(RECORDS TO PROCESS)

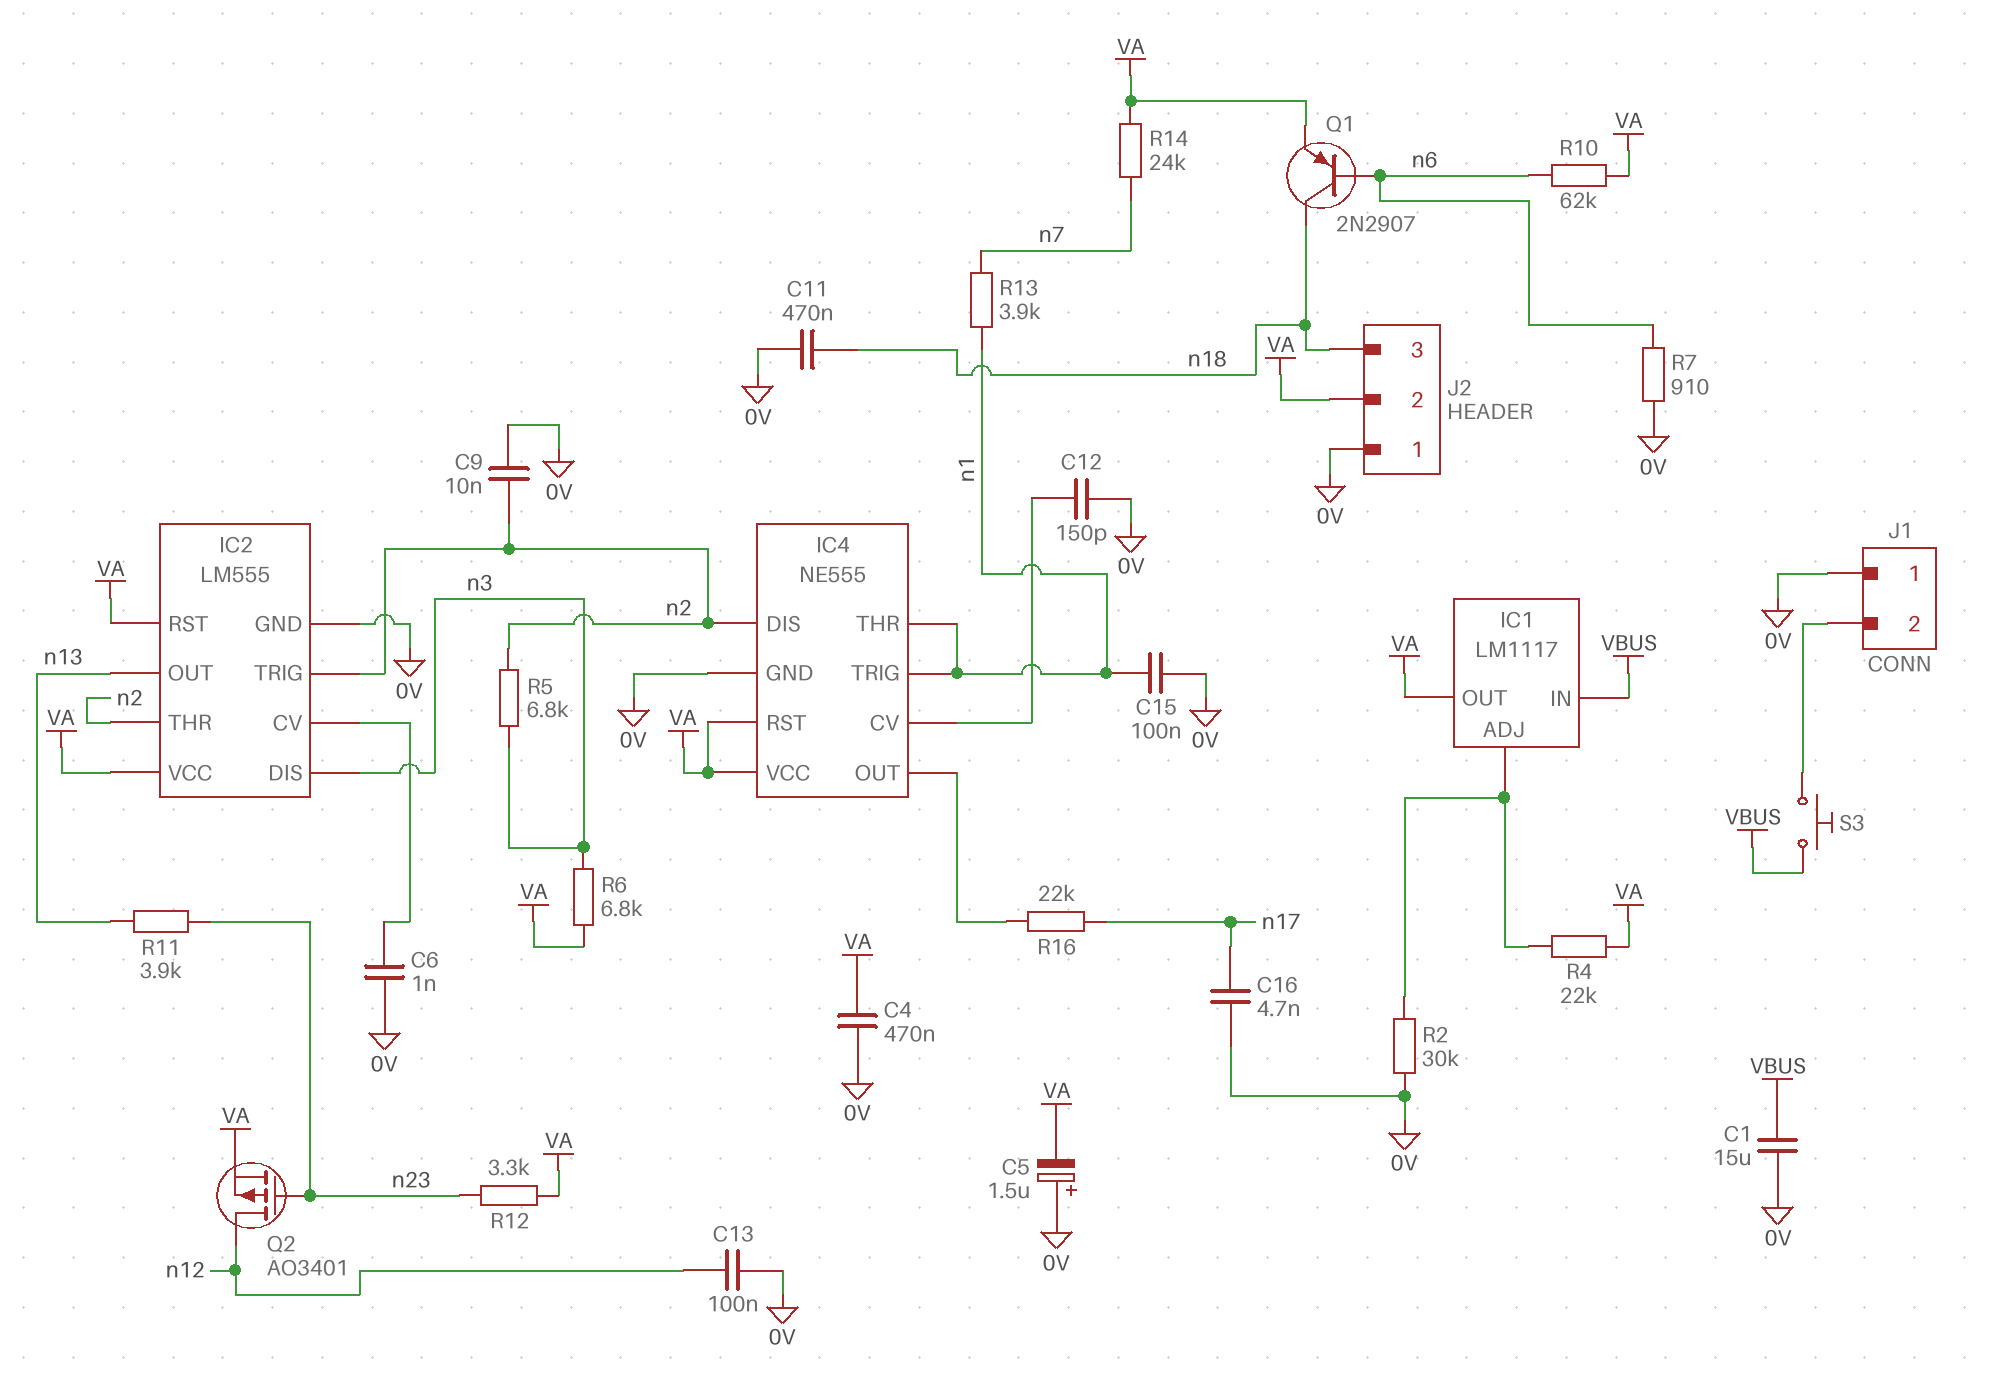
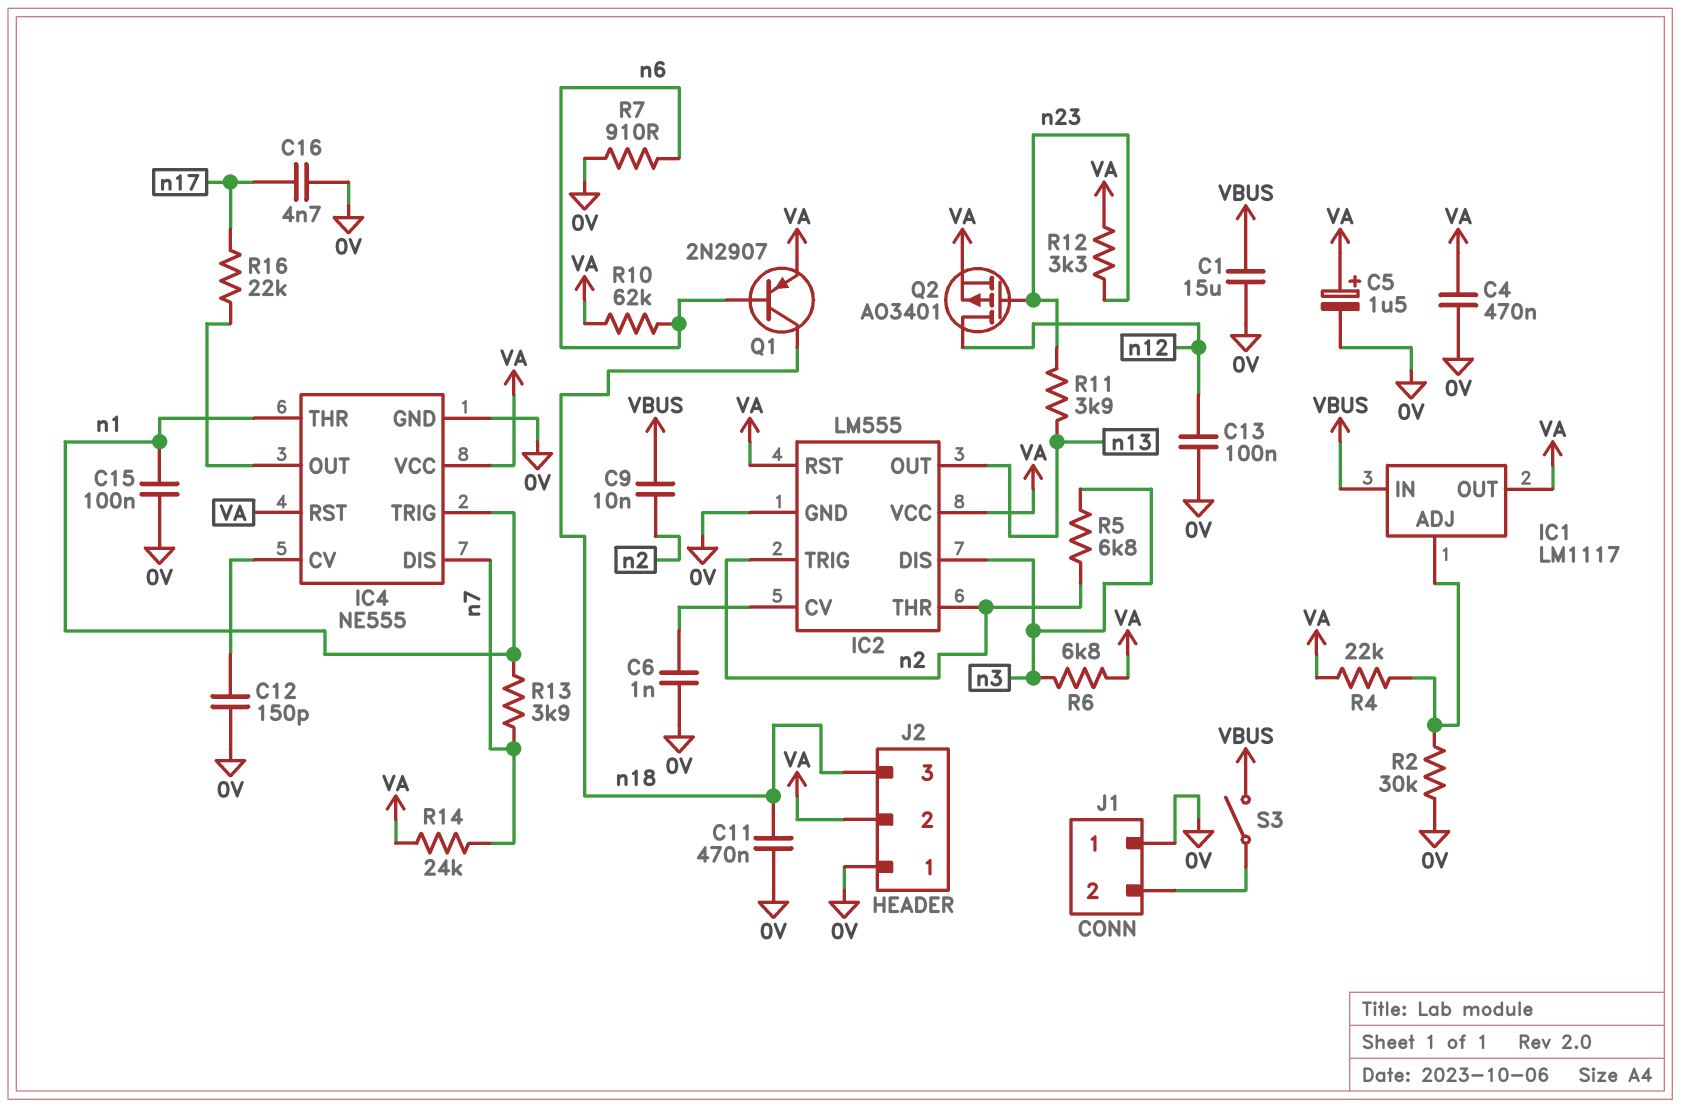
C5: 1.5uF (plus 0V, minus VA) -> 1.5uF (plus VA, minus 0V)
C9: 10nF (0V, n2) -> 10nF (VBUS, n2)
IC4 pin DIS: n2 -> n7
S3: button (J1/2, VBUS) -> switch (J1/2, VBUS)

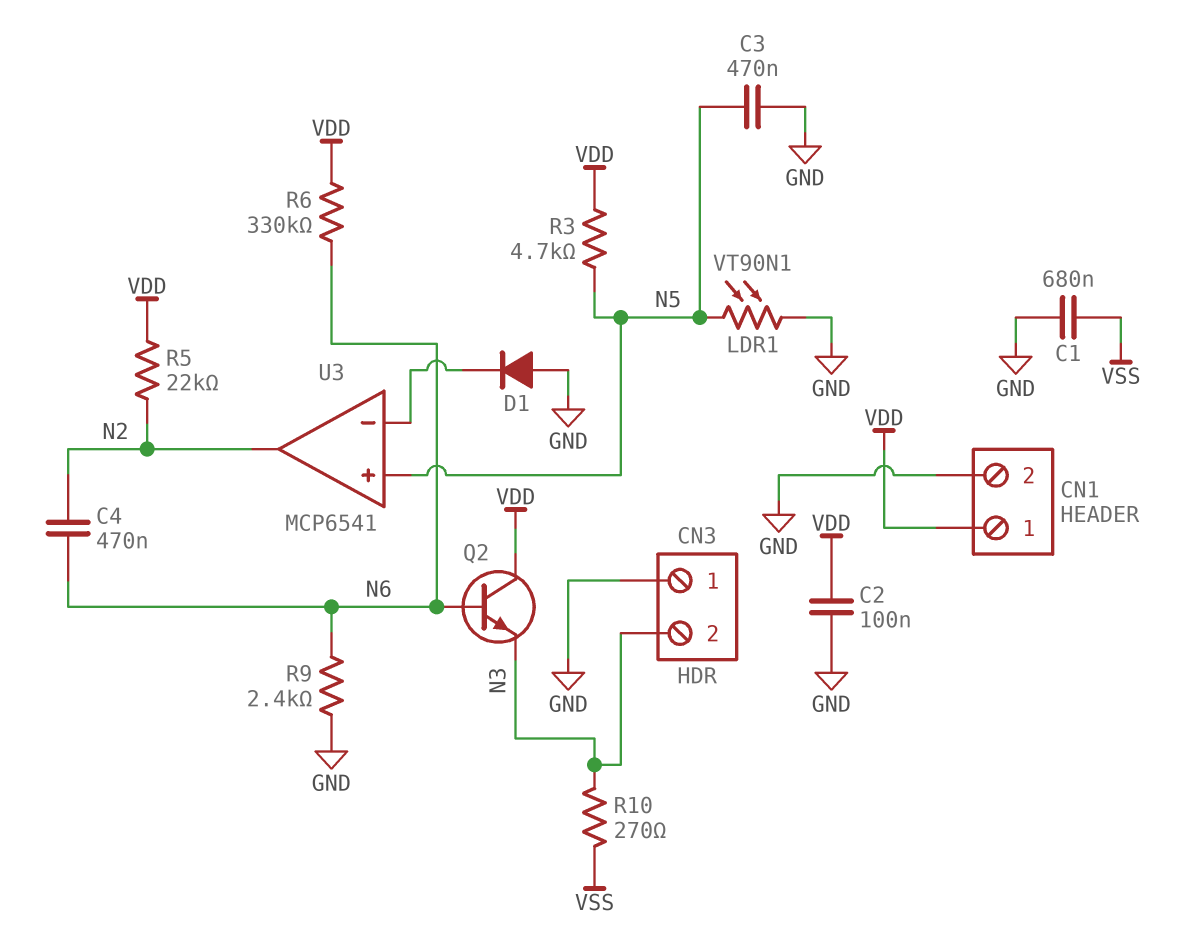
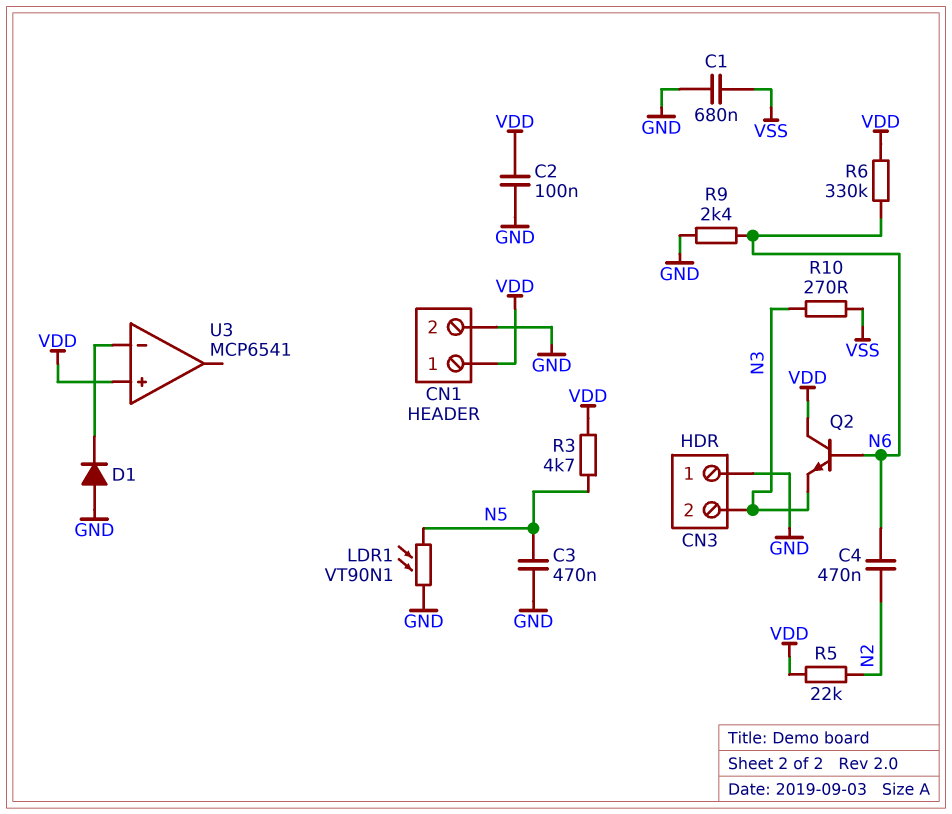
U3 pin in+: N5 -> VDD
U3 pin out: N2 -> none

(End RECORDS TO PROCESS)

- _EXERCISE DIRECTIONS_:
Your reply should consist solely of the lines from the line containing "IC4 pin DIS: n2 -> n7" through the last line of the listing, unchanged and free of pictures.

- _ANSWER SECTION_:
IC4 pin DIS: n2 -> n7
S3: button (J1/2, VBUS) -> switch (J1/2, VBUS)

U3 pin in+: N5 -> VDD
U3 pin out: N2 -> none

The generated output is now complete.